TRY IT: Using the listing below, copy exactly the lines from the one containing "# camera: 100 degrees right, 5 degrees down" to the one containing "repainted,orange goblet,<481 392>,white", both lines included, and no others.

EXTRACTED ENTRIES:
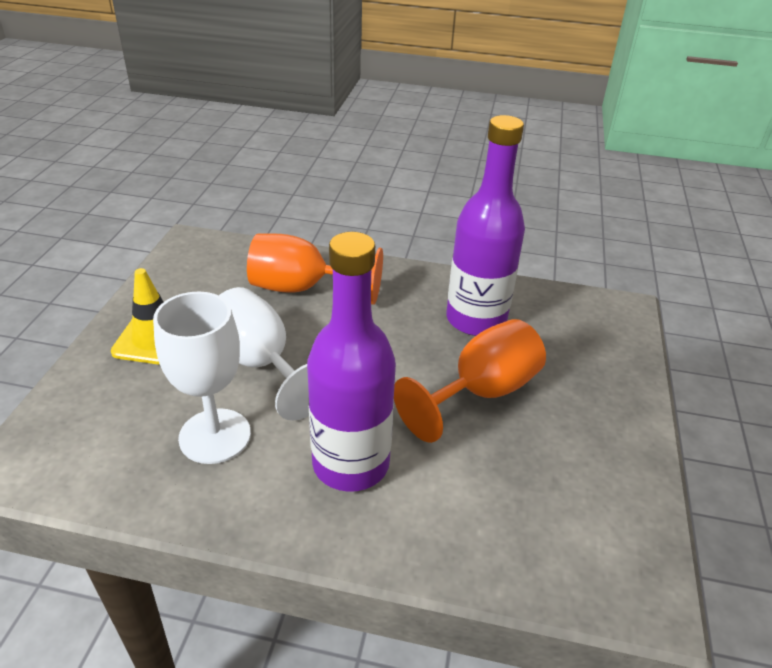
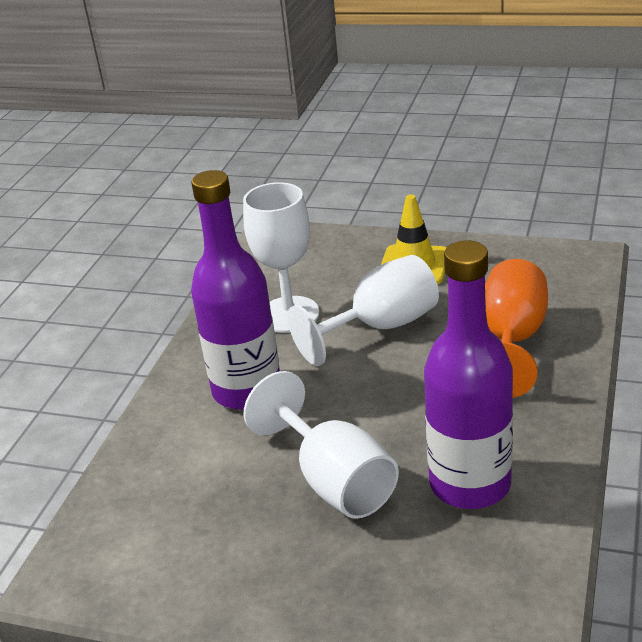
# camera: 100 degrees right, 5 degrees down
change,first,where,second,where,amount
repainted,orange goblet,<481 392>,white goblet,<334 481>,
==
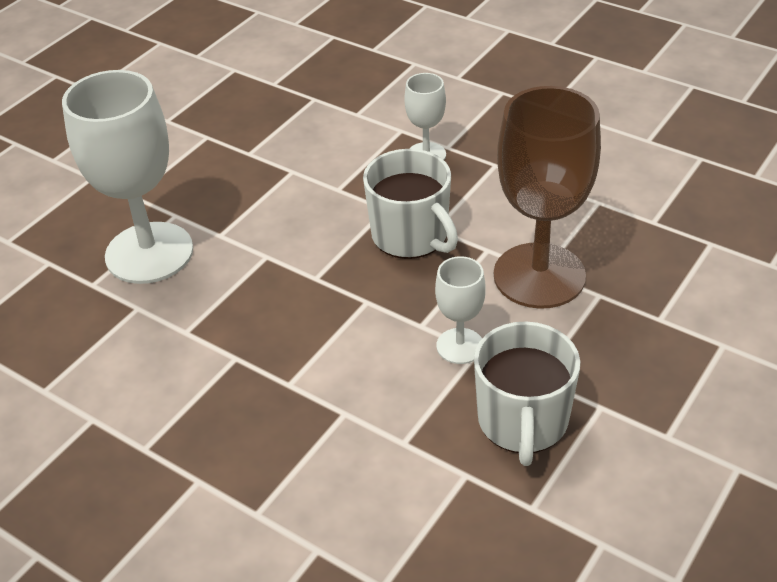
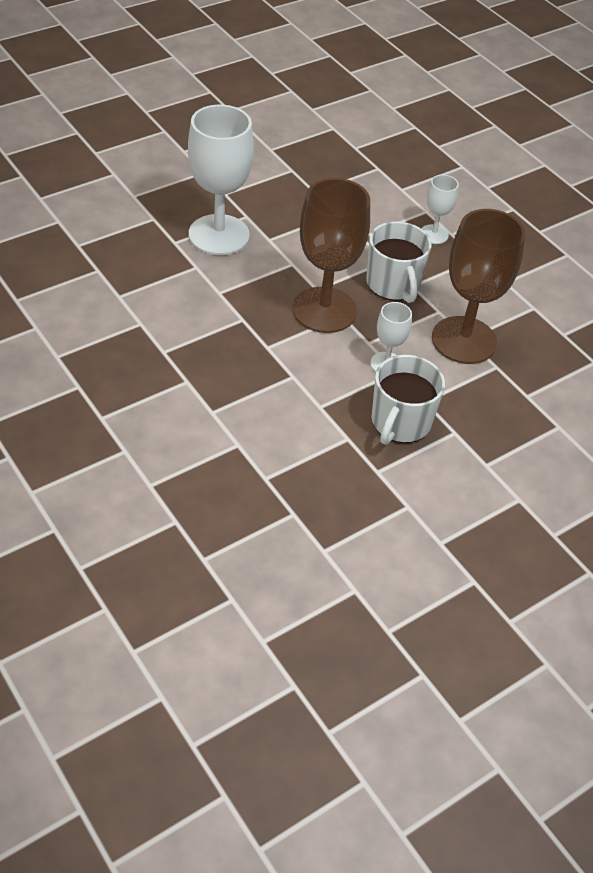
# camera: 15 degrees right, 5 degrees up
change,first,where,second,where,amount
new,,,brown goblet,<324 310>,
...
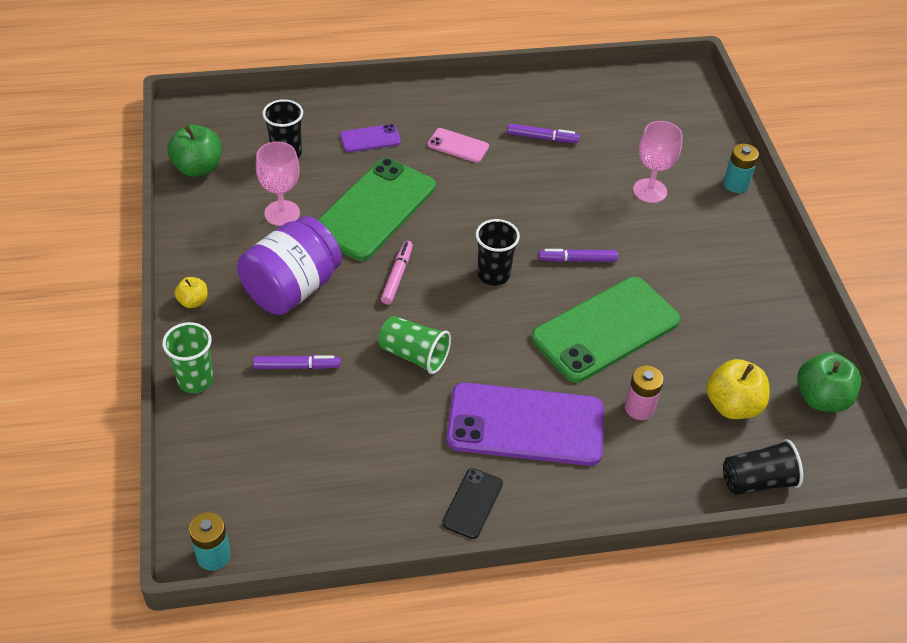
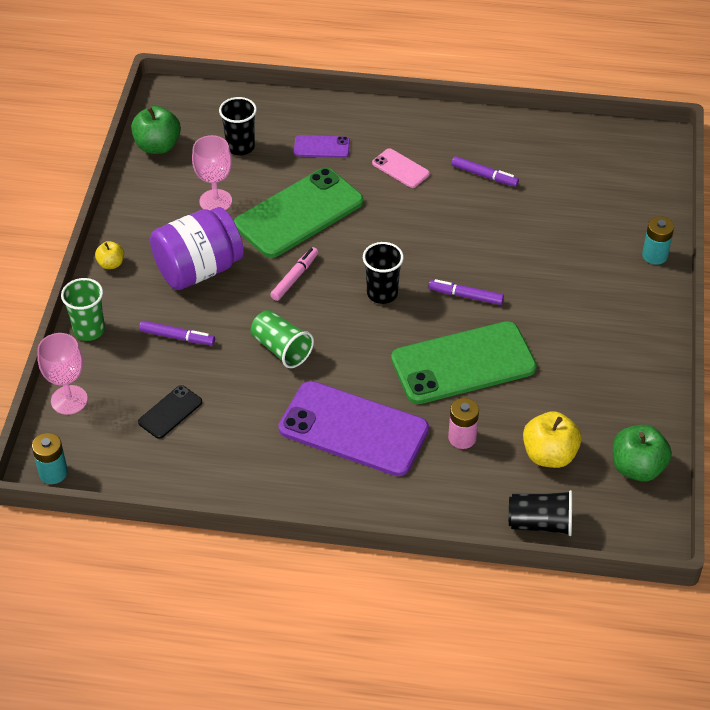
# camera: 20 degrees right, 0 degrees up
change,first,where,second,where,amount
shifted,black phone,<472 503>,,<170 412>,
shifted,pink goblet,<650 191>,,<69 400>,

EXERCISE RESULT:
# camera: 100 degrees right, 5 degrees down
change,first,where,second,where,amount
repainted,orange goblet,<481 392>,white goblet,<334 481>,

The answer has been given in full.